Data extracts:
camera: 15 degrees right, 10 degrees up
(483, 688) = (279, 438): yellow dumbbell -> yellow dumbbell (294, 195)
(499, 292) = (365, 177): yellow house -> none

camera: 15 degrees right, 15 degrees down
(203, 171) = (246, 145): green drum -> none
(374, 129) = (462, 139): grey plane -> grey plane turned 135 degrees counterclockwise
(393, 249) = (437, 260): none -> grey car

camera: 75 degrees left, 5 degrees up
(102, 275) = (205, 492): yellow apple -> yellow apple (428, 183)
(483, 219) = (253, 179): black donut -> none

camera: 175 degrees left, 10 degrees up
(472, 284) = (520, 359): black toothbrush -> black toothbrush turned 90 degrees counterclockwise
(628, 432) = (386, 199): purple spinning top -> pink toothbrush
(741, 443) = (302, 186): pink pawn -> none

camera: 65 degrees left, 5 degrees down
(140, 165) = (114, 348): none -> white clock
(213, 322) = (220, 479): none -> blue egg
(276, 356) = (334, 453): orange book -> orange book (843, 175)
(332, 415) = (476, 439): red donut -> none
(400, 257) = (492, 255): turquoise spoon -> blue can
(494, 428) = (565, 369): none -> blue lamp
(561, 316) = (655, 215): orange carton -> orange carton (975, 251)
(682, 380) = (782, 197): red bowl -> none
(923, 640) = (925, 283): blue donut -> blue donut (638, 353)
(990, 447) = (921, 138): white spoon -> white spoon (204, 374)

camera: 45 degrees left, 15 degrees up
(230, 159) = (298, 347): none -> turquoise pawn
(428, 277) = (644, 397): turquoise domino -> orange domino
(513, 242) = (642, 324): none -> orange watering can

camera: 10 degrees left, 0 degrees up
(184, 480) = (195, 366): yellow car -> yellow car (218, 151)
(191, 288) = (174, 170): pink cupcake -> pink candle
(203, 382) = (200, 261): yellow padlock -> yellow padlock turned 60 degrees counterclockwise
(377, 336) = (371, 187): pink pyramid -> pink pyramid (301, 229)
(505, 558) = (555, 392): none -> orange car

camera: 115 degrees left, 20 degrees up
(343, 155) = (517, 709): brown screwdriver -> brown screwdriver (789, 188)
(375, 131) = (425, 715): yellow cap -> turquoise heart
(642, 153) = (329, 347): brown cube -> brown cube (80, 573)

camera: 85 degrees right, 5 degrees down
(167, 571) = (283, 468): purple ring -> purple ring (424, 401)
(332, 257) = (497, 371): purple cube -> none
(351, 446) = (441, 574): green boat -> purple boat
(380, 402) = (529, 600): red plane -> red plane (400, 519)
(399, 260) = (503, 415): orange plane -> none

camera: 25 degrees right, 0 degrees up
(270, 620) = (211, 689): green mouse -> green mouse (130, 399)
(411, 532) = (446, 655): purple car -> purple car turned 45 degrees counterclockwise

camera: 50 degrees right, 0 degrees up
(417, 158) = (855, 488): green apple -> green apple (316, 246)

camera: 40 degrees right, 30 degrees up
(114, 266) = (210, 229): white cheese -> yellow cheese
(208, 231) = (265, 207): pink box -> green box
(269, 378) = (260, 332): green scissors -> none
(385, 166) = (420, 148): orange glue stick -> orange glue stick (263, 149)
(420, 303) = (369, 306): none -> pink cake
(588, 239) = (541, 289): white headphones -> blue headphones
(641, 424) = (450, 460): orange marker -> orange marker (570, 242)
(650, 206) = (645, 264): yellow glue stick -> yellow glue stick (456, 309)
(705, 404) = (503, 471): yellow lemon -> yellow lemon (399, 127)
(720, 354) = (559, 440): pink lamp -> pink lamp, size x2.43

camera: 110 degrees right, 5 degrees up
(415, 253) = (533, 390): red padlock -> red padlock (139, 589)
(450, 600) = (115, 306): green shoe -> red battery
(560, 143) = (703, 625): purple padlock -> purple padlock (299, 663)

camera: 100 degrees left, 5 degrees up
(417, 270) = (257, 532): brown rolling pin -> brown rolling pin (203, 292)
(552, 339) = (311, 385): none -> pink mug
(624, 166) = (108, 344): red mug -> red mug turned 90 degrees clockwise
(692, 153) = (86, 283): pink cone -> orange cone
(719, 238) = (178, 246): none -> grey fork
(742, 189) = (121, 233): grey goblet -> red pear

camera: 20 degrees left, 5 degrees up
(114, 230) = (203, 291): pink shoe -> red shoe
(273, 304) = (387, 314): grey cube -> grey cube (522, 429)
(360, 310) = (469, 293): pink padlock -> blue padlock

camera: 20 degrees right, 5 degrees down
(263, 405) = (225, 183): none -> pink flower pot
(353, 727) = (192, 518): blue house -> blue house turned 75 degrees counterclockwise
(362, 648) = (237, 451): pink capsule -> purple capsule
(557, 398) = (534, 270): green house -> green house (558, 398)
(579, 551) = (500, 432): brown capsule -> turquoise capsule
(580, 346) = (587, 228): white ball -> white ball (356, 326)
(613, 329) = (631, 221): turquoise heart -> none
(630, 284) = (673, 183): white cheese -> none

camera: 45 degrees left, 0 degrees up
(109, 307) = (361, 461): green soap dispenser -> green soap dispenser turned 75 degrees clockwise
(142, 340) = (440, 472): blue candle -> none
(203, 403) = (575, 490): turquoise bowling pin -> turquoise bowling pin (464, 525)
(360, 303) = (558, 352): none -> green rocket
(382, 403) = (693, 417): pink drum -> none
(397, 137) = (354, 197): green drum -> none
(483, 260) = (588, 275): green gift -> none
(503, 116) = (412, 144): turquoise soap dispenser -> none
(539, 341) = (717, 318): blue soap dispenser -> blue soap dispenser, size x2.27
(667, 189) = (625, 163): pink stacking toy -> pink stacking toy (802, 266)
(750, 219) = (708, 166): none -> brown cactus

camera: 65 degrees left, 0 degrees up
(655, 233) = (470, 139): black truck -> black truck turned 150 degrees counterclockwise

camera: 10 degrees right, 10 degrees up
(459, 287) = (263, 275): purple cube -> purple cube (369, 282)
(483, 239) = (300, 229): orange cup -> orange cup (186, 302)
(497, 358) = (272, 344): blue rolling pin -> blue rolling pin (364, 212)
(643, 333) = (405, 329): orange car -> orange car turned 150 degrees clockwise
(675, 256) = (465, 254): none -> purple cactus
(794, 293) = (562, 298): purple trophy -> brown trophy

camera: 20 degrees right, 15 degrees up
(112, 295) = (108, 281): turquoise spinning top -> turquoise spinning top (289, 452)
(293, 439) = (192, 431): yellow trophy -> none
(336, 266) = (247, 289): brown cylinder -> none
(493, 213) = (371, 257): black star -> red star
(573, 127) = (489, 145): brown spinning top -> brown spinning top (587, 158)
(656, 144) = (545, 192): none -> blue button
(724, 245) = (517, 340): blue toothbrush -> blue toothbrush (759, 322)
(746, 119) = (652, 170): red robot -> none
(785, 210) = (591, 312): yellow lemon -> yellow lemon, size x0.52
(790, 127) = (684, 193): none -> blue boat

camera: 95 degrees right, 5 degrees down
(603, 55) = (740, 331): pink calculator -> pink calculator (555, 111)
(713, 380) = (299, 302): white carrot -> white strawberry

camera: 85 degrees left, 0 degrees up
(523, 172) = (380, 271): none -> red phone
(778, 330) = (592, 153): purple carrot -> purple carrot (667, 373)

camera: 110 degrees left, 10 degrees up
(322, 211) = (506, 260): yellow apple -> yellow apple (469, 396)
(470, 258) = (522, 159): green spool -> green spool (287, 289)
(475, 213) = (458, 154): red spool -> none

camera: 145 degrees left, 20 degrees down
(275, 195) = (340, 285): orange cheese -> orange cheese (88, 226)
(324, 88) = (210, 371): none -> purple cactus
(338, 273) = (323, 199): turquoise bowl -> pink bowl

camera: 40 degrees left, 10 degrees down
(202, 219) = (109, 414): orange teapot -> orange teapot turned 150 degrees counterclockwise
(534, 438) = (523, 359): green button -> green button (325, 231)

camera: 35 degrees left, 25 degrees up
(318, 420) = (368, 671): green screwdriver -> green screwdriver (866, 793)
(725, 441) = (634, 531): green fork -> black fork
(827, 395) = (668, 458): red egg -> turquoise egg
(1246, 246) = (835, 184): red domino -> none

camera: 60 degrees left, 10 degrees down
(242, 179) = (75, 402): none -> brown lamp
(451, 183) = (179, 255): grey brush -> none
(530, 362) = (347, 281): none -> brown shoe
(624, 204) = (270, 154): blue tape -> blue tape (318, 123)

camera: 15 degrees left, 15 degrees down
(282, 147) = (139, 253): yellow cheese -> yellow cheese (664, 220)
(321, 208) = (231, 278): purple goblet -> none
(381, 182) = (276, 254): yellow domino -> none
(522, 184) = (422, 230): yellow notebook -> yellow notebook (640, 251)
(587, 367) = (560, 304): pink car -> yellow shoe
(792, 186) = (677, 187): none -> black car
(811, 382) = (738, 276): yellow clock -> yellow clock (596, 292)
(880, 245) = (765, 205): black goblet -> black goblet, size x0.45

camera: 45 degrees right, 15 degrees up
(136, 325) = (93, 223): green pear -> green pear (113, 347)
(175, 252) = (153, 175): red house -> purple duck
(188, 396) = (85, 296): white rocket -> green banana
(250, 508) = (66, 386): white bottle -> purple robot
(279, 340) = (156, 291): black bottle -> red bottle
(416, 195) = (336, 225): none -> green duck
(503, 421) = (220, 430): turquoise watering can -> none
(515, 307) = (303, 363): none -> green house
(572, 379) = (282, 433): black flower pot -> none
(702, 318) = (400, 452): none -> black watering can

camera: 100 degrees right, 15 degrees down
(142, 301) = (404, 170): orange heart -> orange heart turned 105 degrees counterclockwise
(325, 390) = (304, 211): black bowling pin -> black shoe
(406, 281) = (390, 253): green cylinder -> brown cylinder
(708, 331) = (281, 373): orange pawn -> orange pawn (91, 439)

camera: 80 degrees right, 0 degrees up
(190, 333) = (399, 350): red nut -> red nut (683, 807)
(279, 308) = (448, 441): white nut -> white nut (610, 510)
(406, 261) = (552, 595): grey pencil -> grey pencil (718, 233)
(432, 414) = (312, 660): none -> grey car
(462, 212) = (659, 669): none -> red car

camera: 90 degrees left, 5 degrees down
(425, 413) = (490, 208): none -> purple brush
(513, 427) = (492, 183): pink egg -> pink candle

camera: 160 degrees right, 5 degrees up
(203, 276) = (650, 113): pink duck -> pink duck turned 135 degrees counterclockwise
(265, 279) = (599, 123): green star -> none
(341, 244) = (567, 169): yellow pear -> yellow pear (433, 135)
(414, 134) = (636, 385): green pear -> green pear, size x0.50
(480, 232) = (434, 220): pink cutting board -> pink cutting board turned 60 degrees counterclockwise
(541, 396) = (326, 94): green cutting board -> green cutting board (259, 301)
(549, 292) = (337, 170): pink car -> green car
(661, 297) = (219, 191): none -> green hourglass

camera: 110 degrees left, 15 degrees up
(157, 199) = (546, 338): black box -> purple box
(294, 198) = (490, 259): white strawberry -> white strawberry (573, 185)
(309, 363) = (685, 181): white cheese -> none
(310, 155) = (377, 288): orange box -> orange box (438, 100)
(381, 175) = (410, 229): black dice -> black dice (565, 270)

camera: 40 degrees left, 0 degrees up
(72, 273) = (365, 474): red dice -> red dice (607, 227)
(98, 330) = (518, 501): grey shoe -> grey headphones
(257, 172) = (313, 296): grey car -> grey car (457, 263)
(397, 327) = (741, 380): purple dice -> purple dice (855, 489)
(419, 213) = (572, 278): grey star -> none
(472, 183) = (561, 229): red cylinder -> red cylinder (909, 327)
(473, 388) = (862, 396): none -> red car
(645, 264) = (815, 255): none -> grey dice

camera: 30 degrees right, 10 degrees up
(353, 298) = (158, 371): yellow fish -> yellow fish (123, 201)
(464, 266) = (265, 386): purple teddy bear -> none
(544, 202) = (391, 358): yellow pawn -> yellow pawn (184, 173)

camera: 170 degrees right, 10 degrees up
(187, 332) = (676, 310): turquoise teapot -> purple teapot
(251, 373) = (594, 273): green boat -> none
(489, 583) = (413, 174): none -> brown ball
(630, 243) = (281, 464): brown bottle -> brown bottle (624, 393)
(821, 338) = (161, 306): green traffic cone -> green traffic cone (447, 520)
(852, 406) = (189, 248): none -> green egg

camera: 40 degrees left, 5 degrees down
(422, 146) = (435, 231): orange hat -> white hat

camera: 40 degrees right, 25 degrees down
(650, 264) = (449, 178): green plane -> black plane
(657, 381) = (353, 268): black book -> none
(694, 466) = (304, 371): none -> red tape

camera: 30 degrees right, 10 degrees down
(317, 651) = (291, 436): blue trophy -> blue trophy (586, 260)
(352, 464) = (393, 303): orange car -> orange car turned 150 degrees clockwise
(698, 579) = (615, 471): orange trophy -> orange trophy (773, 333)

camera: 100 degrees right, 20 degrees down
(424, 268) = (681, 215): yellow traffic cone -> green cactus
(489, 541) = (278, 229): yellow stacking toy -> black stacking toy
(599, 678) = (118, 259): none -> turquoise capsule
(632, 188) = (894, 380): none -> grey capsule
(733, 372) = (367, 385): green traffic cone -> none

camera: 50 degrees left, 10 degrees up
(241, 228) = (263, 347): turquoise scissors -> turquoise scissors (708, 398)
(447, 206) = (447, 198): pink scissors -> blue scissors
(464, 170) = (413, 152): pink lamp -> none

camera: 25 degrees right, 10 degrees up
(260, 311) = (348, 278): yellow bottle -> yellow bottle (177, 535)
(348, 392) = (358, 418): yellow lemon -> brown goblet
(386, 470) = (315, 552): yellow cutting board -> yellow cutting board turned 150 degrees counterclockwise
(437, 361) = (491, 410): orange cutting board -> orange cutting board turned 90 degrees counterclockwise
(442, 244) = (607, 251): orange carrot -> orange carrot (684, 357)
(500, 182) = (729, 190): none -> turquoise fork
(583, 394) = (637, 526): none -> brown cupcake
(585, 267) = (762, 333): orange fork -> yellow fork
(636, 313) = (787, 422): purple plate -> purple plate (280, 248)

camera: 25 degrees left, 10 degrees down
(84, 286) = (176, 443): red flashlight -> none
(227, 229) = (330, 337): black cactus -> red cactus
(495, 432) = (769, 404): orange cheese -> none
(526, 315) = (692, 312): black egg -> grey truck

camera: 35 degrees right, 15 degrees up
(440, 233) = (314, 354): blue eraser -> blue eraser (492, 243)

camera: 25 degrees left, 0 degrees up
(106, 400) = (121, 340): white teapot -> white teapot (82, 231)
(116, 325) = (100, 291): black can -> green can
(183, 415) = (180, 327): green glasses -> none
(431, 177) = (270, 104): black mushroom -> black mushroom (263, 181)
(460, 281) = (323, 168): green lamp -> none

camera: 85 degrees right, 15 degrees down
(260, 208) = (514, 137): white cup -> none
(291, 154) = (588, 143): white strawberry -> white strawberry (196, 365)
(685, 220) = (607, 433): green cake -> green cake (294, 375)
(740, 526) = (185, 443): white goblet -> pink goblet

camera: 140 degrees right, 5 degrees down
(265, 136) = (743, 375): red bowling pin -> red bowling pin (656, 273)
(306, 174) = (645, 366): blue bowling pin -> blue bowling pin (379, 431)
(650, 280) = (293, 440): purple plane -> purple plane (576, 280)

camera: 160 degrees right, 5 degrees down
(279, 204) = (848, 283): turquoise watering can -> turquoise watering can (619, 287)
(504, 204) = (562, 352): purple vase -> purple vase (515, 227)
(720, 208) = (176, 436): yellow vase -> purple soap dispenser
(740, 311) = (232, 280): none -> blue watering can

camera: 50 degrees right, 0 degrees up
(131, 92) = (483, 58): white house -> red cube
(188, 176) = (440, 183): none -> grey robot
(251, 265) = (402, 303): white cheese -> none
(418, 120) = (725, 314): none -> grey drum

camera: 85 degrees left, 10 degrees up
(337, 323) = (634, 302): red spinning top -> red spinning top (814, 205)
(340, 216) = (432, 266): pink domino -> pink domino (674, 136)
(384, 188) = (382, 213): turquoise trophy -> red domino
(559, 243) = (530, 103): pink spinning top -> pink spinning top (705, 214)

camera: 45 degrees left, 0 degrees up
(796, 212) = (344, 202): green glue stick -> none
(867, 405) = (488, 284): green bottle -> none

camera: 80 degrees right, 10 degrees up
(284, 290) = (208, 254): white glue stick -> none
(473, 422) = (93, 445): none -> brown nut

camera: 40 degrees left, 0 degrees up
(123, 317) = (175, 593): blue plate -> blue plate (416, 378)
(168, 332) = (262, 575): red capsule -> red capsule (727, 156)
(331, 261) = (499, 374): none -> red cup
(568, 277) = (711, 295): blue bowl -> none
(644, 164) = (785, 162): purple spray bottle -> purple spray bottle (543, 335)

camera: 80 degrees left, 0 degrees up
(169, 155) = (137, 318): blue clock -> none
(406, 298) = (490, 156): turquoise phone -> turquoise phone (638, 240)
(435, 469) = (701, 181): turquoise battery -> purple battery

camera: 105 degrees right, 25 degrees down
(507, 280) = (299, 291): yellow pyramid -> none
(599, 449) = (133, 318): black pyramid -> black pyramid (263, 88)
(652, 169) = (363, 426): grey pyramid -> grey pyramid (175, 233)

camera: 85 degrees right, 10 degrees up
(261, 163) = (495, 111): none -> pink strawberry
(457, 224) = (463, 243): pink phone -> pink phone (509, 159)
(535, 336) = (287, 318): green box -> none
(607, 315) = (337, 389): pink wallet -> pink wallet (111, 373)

Exercise requirements: Repeat the entries above verbatim, but only from the line that has "(464, 170) = (413, 152): pink lamp -> none" down to the line that has "(386, 470) = (315, 552): yellow", inclusive.

Task solution:
(464, 170) = (413, 152): pink lamp -> none

camera: 25 degrees right, 10 degrees up
(260, 311) = (348, 278): yellow bottle -> yellow bottle (177, 535)
(348, 392) = (358, 418): yellow lemon -> brown goblet
(386, 470) = (315, 552): yellow cutting board -> yellow cutting board turned 150 degrees counterclockwise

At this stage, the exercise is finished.